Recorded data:
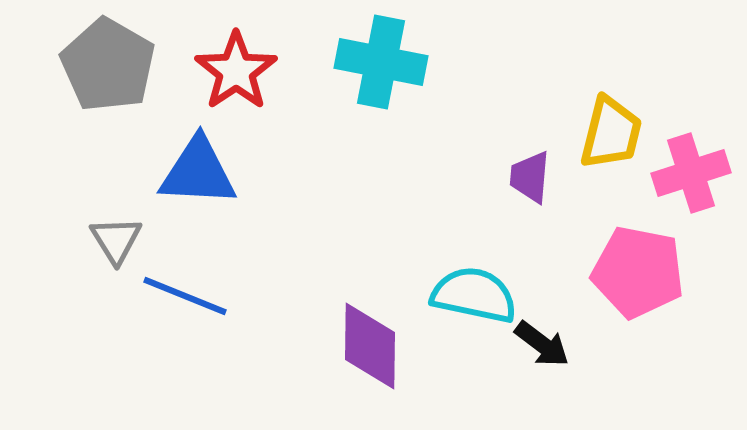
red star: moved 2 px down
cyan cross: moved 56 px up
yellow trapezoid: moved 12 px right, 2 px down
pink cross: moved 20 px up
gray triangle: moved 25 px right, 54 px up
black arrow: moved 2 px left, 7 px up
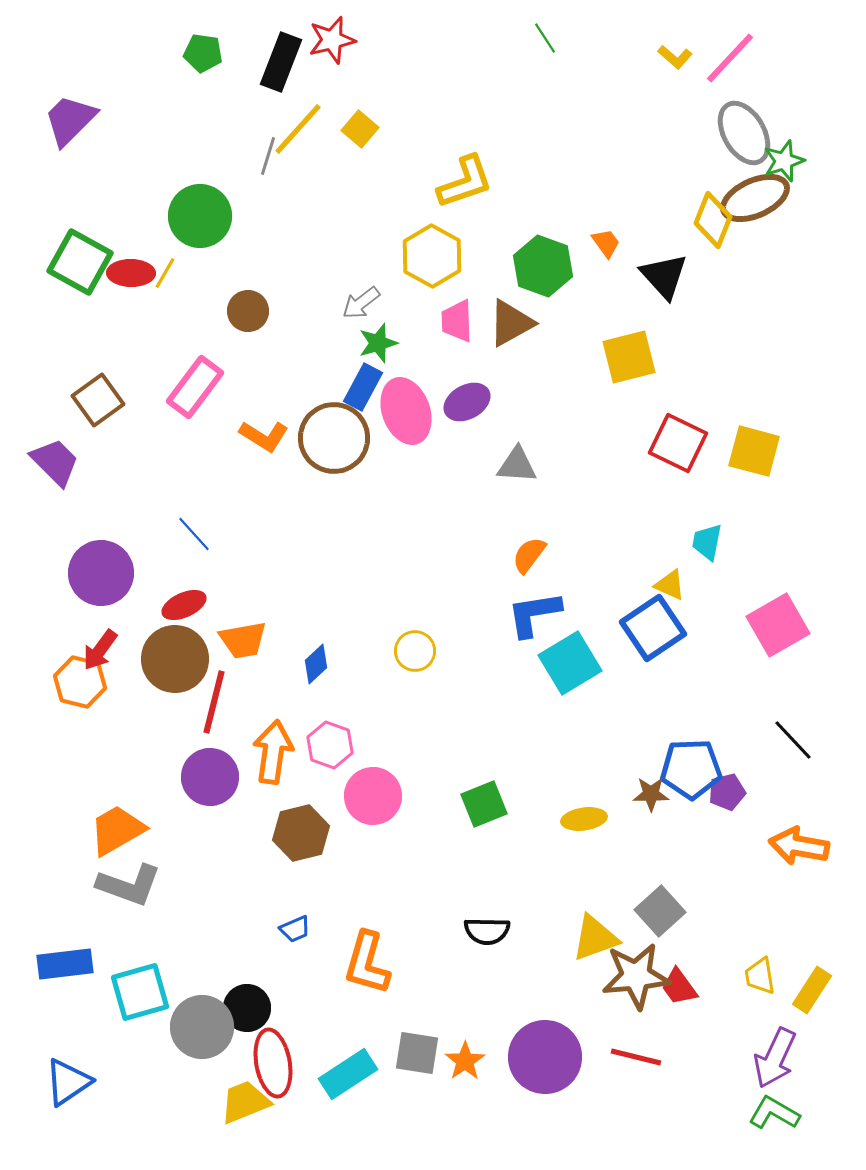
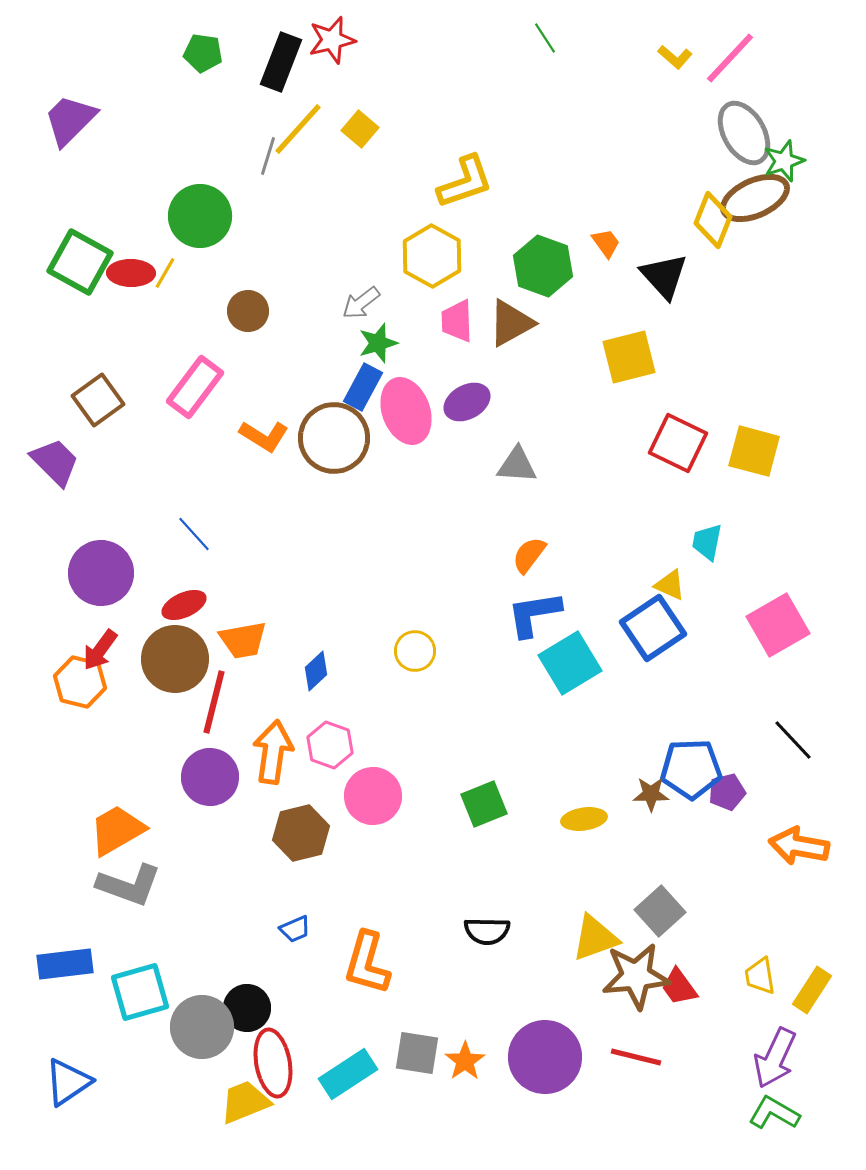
blue diamond at (316, 664): moved 7 px down
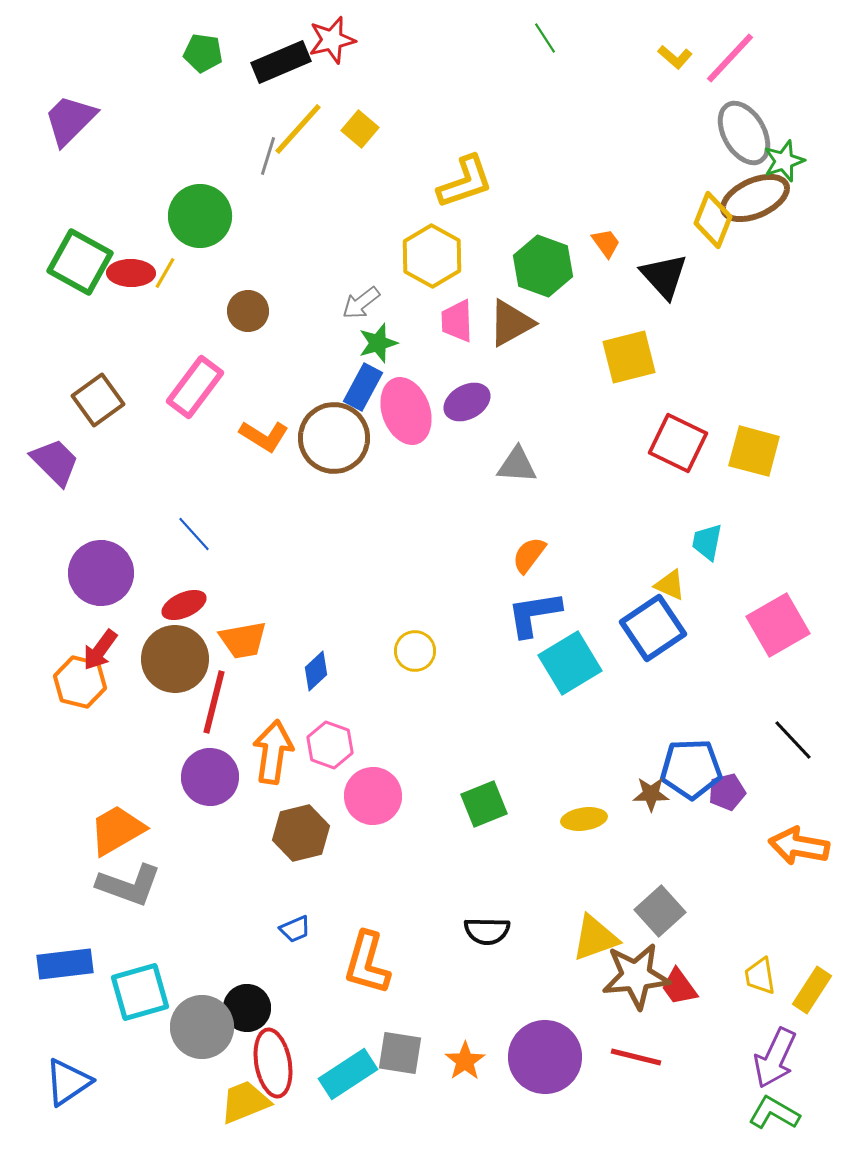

Work to do =>
Output every line above verbatim, leaving out the pictures.

Full answer =>
red star: moved 2 px down
cyan cross: moved 56 px up
yellow trapezoid: moved 12 px right, 2 px down
pink cross: moved 20 px up
gray triangle: moved 25 px right, 54 px up
black arrow: moved 2 px left, 7 px up
blue diamond at (316, 664): moved 7 px down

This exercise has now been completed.